### WHAT THE TASK ASKS
Down to the final character, output the records below as they stand.

»»

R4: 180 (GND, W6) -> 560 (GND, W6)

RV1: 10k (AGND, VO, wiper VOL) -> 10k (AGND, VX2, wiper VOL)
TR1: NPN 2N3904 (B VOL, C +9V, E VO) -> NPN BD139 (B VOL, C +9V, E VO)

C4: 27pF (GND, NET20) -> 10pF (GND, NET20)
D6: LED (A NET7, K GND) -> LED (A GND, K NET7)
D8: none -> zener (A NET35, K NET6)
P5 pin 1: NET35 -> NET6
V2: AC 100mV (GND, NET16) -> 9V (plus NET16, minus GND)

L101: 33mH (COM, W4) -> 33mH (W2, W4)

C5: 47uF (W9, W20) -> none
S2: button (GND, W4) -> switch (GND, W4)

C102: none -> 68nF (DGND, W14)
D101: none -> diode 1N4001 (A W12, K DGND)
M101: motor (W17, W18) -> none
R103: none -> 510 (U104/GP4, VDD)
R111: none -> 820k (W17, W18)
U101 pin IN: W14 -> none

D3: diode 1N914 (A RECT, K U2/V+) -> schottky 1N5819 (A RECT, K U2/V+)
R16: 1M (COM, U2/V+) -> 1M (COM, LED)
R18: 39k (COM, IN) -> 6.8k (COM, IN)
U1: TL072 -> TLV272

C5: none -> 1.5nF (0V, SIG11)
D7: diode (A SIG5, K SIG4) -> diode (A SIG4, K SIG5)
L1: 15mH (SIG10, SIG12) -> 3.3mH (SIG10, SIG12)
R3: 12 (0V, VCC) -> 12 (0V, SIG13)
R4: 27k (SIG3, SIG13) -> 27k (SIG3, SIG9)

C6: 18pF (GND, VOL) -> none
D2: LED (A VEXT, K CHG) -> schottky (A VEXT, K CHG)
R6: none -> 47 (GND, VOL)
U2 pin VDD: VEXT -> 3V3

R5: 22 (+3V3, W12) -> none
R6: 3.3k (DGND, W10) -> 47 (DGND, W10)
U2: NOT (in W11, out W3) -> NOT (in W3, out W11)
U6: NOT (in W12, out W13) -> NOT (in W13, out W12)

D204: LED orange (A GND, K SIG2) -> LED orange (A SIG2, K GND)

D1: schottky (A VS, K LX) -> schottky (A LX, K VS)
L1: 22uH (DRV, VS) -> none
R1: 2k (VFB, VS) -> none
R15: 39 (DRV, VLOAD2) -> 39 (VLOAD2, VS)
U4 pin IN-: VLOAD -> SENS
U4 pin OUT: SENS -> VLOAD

««

### RESPONSE AREA
R4: 180 (GND, W6) -> 560 (GND, W6)

RV1: 10k (AGND, VO, wiper VOL) -> 10k (AGND, VX2, wiper VOL)
TR1: NPN 2N3904 (B VOL, C +9V, E VO) -> NPN BD139 (B VOL, C +9V, E VO)

C4: 27pF (GND, NET20) -> 10pF (GND, NET20)
D6: LED (A NET7, K GND) -> LED (A GND, K NET7)
D8: none -> zener (A NET35, K NET6)
P5 pin 1: NET35 -> NET6
V2: AC 100mV (GND, NET16) -> 9V (plus NET16, minus GND)

L101: 33mH (COM, W4) -> 33mH (W2, W4)

C5: 47uF (W9, W20) -> none
S2: button (GND, W4) -> switch (GND, W4)

C102: none -> 68nF (DGND, W14)
D101: none -> diode 1N4001 (A W12, K DGND)
M101: motor (W17, W18) -> none
R103: none -> 510 (U104/GP4, VDD)
R111: none -> 820k (W17, W18)
U101 pin IN: W14 -> none

D3: diode 1N914 (A RECT, K U2/V+) -> schottky 1N5819 (A RECT, K U2/V+)
R16: 1M (COM, U2/V+) -> 1M (COM, LED)
R18: 39k (COM, IN) -> 6.8k (COM, IN)
U1: TL072 -> TLV272

C5: none -> 1.5nF (0V, SIG11)
D7: diode (A SIG5, K SIG4) -> diode (A SIG4, K SIG5)
L1: 15mH (SIG10, SIG12) -> 3.3mH (SIG10, SIG12)
R3: 12 (0V, VCC) -> 12 (0V, SIG13)
R4: 27k (SIG3, SIG13) -> 27k (SIG3, SIG9)

C6: 18pF (GND, VOL) -> none
D2: LED (A VEXT, K CHG) -> schottky (A VEXT, K CHG)
R6: none -> 47 (GND, VOL)
U2 pin VDD: VEXT -> 3V3

R5: 22 (+3V3, W12) -> none
R6: 3.3k (DGND, W10) -> 47 (DGND, W10)
U2: NOT (in W11, out W3) -> NOT (in W3, out W11)
U6: NOT (in W12, out W13) -> NOT (in W13, out W12)

D204: LED orange (A GND, K SIG2) -> LED orange (A SIG2, K GND)

D1: schottky (A VS, K LX) -> schottky (A LX, K VS)
L1: 22uH (DRV, VS) -> none
R1: 2k (VFB, VS) -> none
R15: 39 (DRV, VLOAD2) -> 39 (VLOAD2, VS)
U4 pin IN-: VLOAD -> SENS
U4 pin OUT: SENS -> VLOAD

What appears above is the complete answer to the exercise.